# [EXERCISE DESCRIPTION]
Return exactly the span of lines in the following data that opens with the line containing "DIGITS pin DIO: D0 -> D3" and closes with the line containing "KEYS2 pin K2: MO -> 13". Include nothing else.
.....
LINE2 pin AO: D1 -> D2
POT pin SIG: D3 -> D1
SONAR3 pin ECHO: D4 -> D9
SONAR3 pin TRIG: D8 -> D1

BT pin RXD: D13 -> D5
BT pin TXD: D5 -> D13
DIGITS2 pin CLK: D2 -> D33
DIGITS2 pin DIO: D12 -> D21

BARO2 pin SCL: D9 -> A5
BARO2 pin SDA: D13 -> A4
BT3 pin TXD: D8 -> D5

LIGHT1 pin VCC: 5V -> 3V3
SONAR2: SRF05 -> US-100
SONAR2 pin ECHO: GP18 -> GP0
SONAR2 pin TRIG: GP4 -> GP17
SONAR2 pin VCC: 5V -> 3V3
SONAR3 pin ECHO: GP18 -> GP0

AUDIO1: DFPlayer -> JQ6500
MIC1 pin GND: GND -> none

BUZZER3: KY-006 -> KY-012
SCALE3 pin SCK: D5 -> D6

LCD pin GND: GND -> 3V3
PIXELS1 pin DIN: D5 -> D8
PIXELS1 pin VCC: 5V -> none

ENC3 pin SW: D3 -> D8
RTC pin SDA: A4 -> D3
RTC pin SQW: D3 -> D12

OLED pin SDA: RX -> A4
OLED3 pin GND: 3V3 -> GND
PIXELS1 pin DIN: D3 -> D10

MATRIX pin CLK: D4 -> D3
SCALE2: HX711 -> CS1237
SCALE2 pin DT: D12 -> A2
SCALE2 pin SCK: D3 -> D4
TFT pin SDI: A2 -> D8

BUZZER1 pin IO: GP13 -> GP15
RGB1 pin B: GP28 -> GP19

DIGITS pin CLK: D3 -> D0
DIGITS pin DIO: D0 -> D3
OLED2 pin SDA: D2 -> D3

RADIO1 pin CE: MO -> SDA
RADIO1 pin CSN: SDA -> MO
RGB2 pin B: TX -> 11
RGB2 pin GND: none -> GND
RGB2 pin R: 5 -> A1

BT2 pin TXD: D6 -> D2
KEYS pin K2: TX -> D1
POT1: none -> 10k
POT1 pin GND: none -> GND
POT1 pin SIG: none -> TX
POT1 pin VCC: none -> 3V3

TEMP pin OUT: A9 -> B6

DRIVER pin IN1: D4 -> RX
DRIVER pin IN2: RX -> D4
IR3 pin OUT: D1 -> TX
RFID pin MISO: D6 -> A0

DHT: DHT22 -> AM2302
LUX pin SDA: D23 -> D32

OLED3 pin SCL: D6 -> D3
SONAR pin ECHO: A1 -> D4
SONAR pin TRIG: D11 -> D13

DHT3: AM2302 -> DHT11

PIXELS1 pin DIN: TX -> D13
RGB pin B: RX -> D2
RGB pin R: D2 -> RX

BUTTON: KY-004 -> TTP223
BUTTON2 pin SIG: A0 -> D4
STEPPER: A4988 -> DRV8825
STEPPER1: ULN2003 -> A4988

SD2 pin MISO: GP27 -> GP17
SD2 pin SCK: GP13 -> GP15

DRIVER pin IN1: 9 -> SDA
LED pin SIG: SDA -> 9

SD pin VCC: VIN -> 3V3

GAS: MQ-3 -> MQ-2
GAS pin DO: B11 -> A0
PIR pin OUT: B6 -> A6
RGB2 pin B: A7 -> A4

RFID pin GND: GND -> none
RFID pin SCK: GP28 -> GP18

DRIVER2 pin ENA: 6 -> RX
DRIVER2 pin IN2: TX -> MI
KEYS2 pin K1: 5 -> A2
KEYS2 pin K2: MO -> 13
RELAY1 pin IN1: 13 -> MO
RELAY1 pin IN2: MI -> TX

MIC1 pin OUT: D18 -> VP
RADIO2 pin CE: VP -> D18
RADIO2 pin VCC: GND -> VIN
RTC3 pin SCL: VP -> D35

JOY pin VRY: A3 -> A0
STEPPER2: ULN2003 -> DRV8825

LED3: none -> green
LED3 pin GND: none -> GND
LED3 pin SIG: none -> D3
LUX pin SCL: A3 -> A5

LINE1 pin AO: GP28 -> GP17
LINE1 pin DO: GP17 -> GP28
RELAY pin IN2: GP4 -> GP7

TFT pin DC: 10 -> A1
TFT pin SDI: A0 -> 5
.....
# [REPLY TO THE EXERCISE]
DIGITS pin DIO: D0 -> D3
OLED2 pin SDA: D2 -> D3

RADIO1 pin CE: MO -> SDA
RADIO1 pin CSN: SDA -> MO
RGB2 pin B: TX -> 11
RGB2 pin GND: none -> GND
RGB2 pin R: 5 -> A1

BT2 pin TXD: D6 -> D2
KEYS pin K2: TX -> D1
POT1: none -> 10k
POT1 pin GND: none -> GND
POT1 pin SIG: none -> TX
POT1 pin VCC: none -> 3V3

TEMP pin OUT: A9 -> B6

DRIVER pin IN1: D4 -> RX
DRIVER pin IN2: RX -> D4
IR3 pin OUT: D1 -> TX
RFID pin MISO: D6 -> A0

DHT: DHT22 -> AM2302
LUX pin SDA: D23 -> D32

OLED3 pin SCL: D6 -> D3
SONAR pin ECHO: A1 -> D4
SONAR pin TRIG: D11 -> D13

DHT3: AM2302 -> DHT11

PIXELS1 pin DIN: TX -> D13
RGB pin B: RX -> D2
RGB pin R: D2 -> RX

BUTTON: KY-004 -> TTP223
BUTTON2 pin SIG: A0 -> D4
STEPPER: A4988 -> DRV8825
STEPPER1: ULN2003 -> A4988

SD2 pin MISO: GP27 -> GP17
SD2 pin SCK: GP13 -> GP15

DRIVER pin IN1: 9 -> SDA
LED pin SIG: SDA -> 9

SD pin VCC: VIN -> 3V3

GAS: MQ-3 -> MQ-2
GAS pin DO: B11 -> A0
PIR pin OUT: B6 -> A6
RGB2 pin B: A7 -> A4

RFID pin GND: GND -> none
RFID pin SCK: GP28 -> GP18

DRIVER2 pin ENA: 6 -> RX
DRIVER2 pin IN2: TX -> MI
KEYS2 pin K1: 5 -> A2
KEYS2 pin K2: MO -> 13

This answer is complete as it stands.